What is needed
Up to and including the line that holds "camera: 15 degrees left, 5 degrees up", copy every line of the records below exactly, starting at the first; leave pictures out.

Supplied records
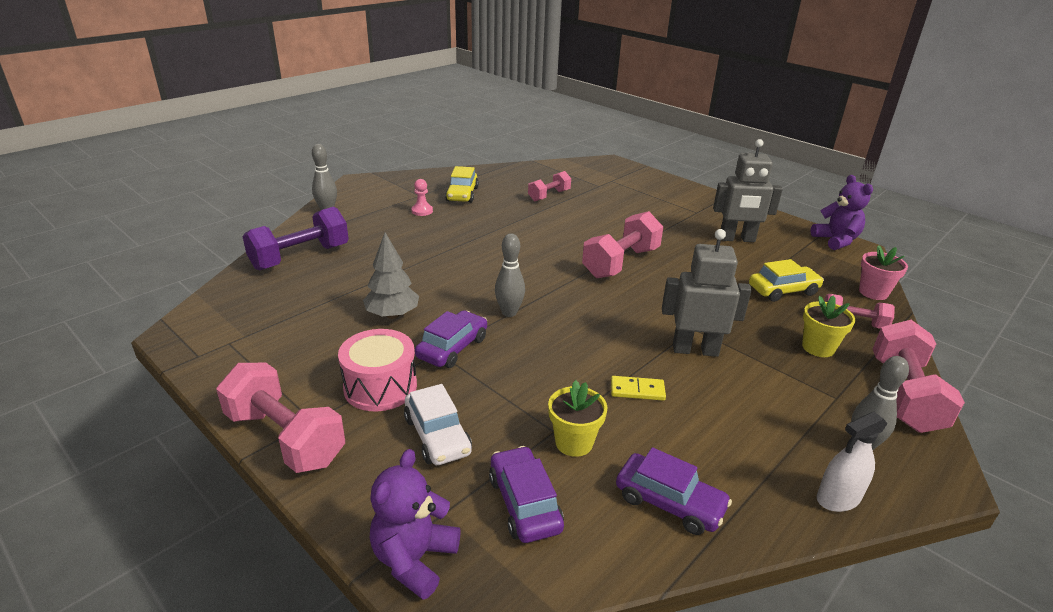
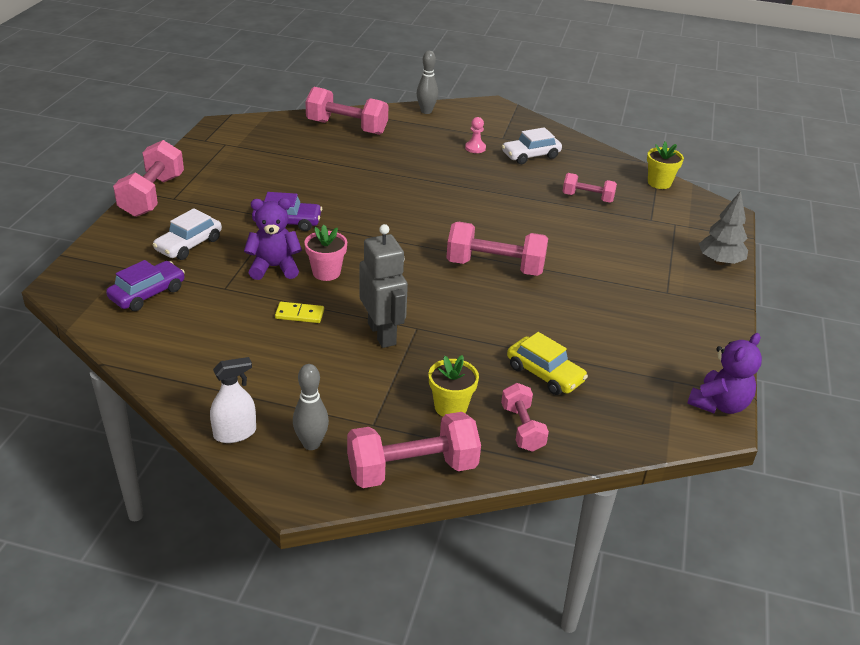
camera: 60 degrees right, 5 degrees up
(300, 257) = (347, 127): purple dumbbell -> pink dumbbell
(380, 386) = (222, 209): pink drum -> none
(392, 315) = (307, 186): grey tree -> grey tree (719, 262)
(414, 559) = (83, 268): purple teddy bear -> purple teddy bear (274, 267)
(462, 194) = (531, 155): yellow car -> white car
(509, 312) = (355, 232): grey bowling pin -> none
(574, 442) = (218, 299): yellow flower pot -> yellow flower pot (659, 183)
(637, 390) = (299, 314): yellow domino -> yellow domino turned 60 degrees counterclockwise
(669, 502) = (182, 352): purple car -> none
(737, 239) = (631, 329): grey robot -> none
(838, 498) = (235, 433): white spray bottle -> white spray bottle turned 120 degrees clockwise
(873, 292) = (610, 441): pink flower pot -> pink flower pot (326, 272)

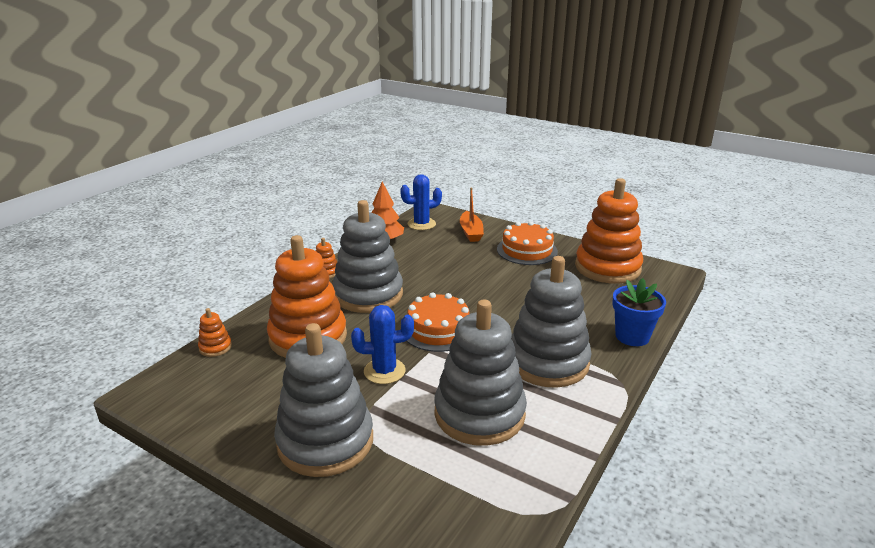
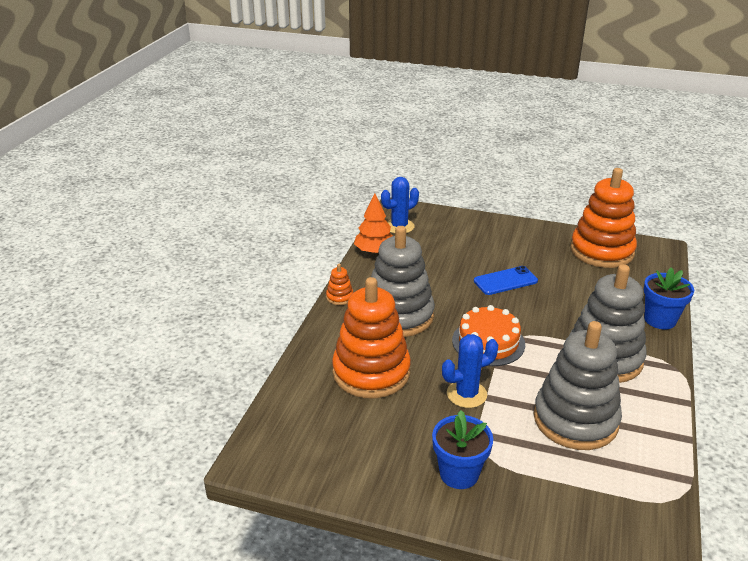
camera: 15 degrees left, 5 degrees up
(215, 347) = (287, 400): orange stacking toy -> none
(325, 441) = (459, 474): grey stacking toy -> blue flower pot
(471, 232) = (454, 229): orange boat -> none
(491, 280) = (505, 281): none -> blue phone
(527, 250) = (518, 242): orange cake -> none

Your solution
camera: 60 degrees right, 5 degrees up
(300, 257) = (347, 127): purple dumbbell -> pink dumbbell
(380, 386) = (222, 209): pink drum -> none
(392, 315) = (307, 186): grey tree -> grey tree (719, 262)
(414, 559) = (83, 268): purple teddy bear -> purple teddy bear (274, 267)
(462, 194) = (531, 155): yellow car -> white car
(509, 312) = (355, 232): grey bowling pin -> none
(574, 442) = (218, 299): yellow flower pot -> yellow flower pot (659, 183)
(637, 390) = (299, 314): yellow domino -> yellow domino turned 60 degrees counterclockwise
(669, 502) = (182, 352): purple car -> none
(737, 239) = (631, 329): grey robot -> none
(838, 498) = (235, 433): white spray bottle -> white spray bottle turned 120 degrees clockwise
(873, 292) = (610, 441): pink flower pot -> pink flower pot (326, 272)

camera: 15 degrees left, 5 degrees up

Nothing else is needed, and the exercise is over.